Records supplied:
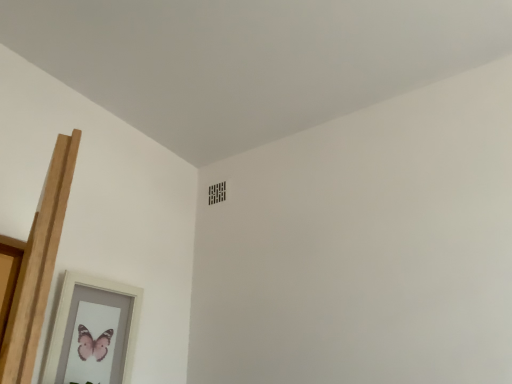
Find the location of a particular element. The height and width of the screenshot is (384, 512). matte white picture frame at lower left is located at coordinates (x=68, y=314).

Describe the element at coordinates (68, 314) in the screenshot. This screenshot has width=512, height=384. I see `matte white picture frame at lower left` at that location.

Locate an element on the screen. This screenshot has height=384, width=512. matte white picture frame at lower left is located at coordinates (68, 314).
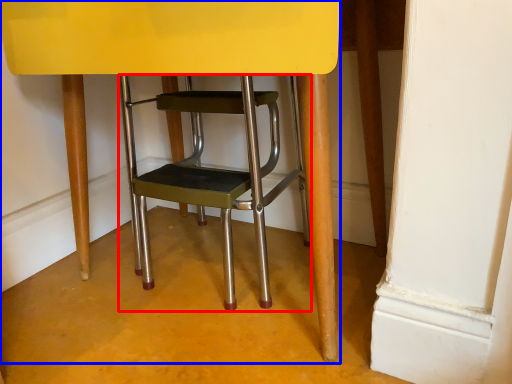
Question: Among these objects, which one is nearest to the camera, stool (highlighted by a red box) or chair (highlighted by a blue box)?

Choices:
 (A) stool
 (B) chair

Answer: (B)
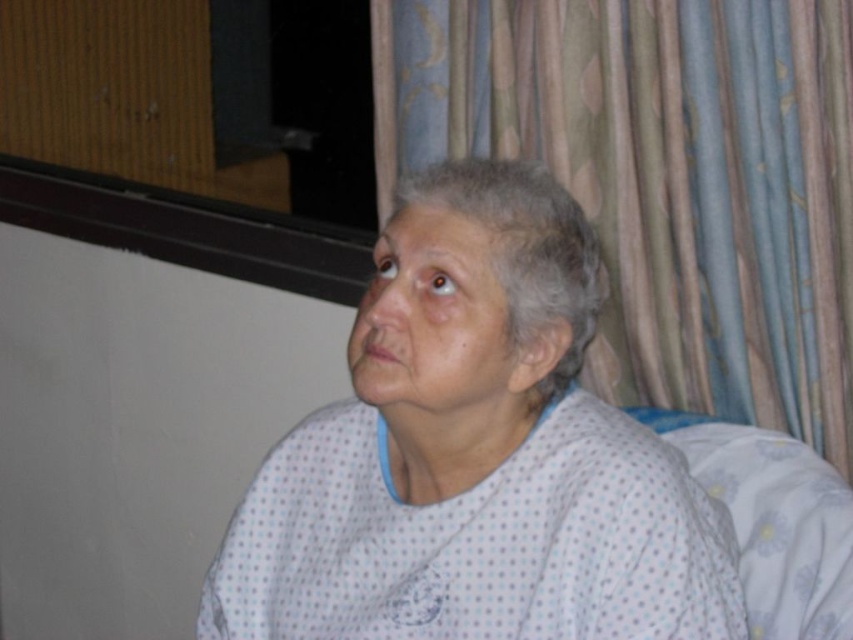
You are a nurse checking the patient in the hospital room. You notice the white dotted fabric at center and the blue textured curtain at upper right. Which object is larger in size?

The blue textured curtain at upper right is larger in size compared to the white dotted fabric at center.

You are a nurse checking on a patient in a hospital room. You notice the white dotted fabric at center and the blue textured curtain at upper right. Which object is located to the left of the other?

The white dotted fabric at center is positioned on the left side of blue textured curtain at upper right.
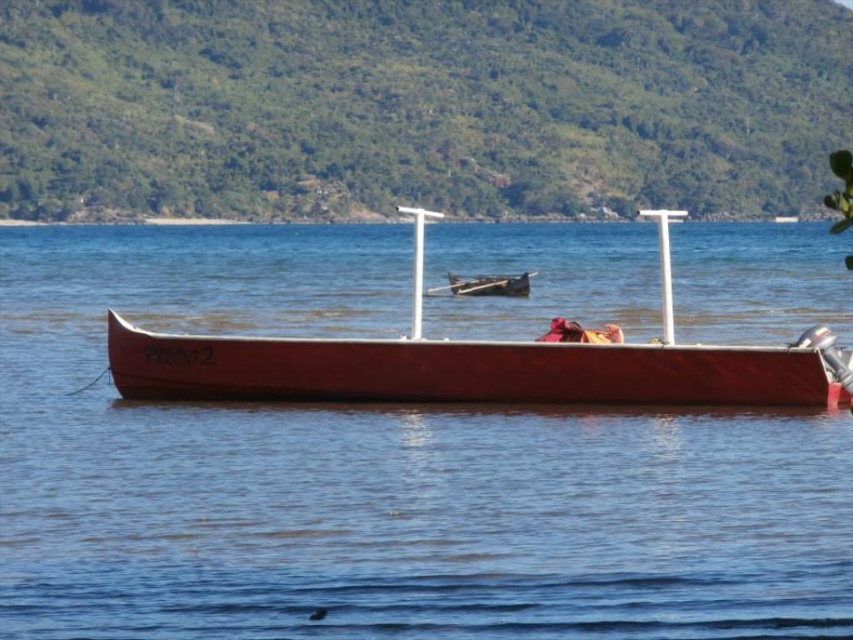
Based on the photo, you are an adventurer planning to cross the smooth water at center in the smooth wood canoe at center. Based on the scene description, will the canoe fit comfortably on the water without touching the bottom?

The smooth water at center has a larger width than the smooth wood canoe at center, so the canoe should fit comfortably on the water without any issues.

You are an observer standing on the shore looking at the scene. There is smooth water at center and a smooth red boat at center. Which object is closer to you?

The smooth water at center is positioned over the smooth red boat at center, so the smooth water at center is closer to you.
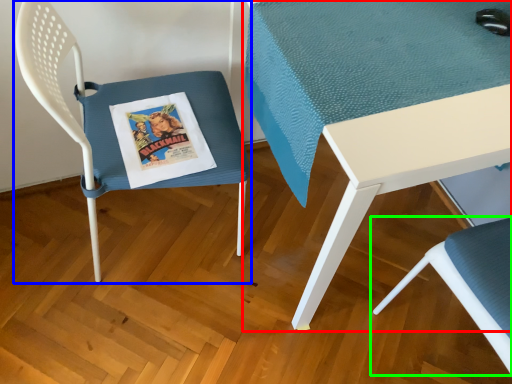
Question: Which object is the closest to the table (highlighted by a red box)? Choose among these: chair (highlighted by a blue box) or chair (highlighted by a green box).

Choices:
 (A) chair
 (B) chair

Answer: (A)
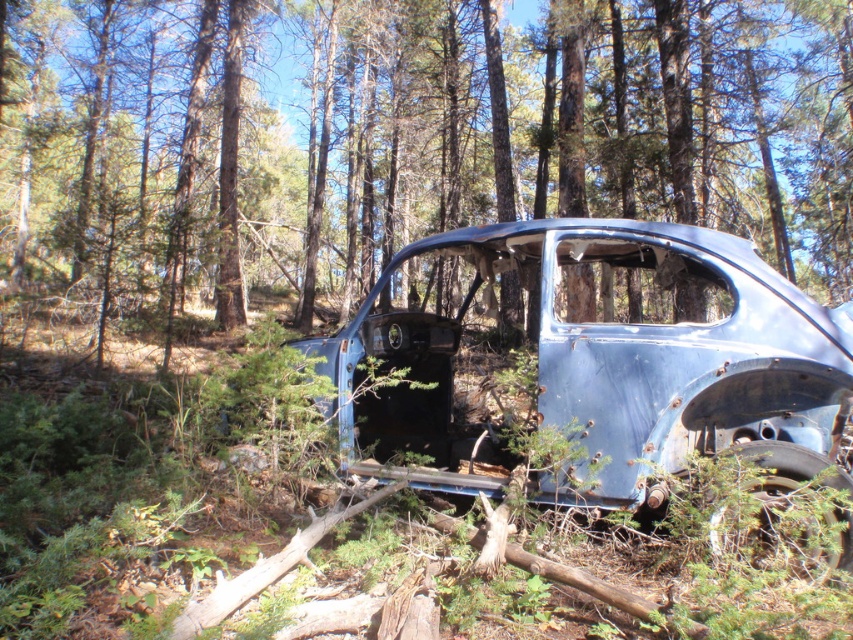
Question: Can you confirm if blue metallic car at center is bigger than rusty metal car at center?

Choices:
 (A) yes
 (B) no

Answer: (A)

Question: Can you confirm if blue metallic car at center is bigger than rusty metal car at center?

Choices:
 (A) yes
 (B) no

Answer: (A)

Question: Does blue metallic car at center have a larger size compared to rusty metal car at center?

Choices:
 (A) no
 (B) yes

Answer: (B)

Question: Which point appears farthest from the camera in this image?

Choices:
 (A) (396, 356)
 (B) (732, 120)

Exercise aim:
Determine how many lines of the listing above contain the word "these". Reply with the number alone.

Final result:
2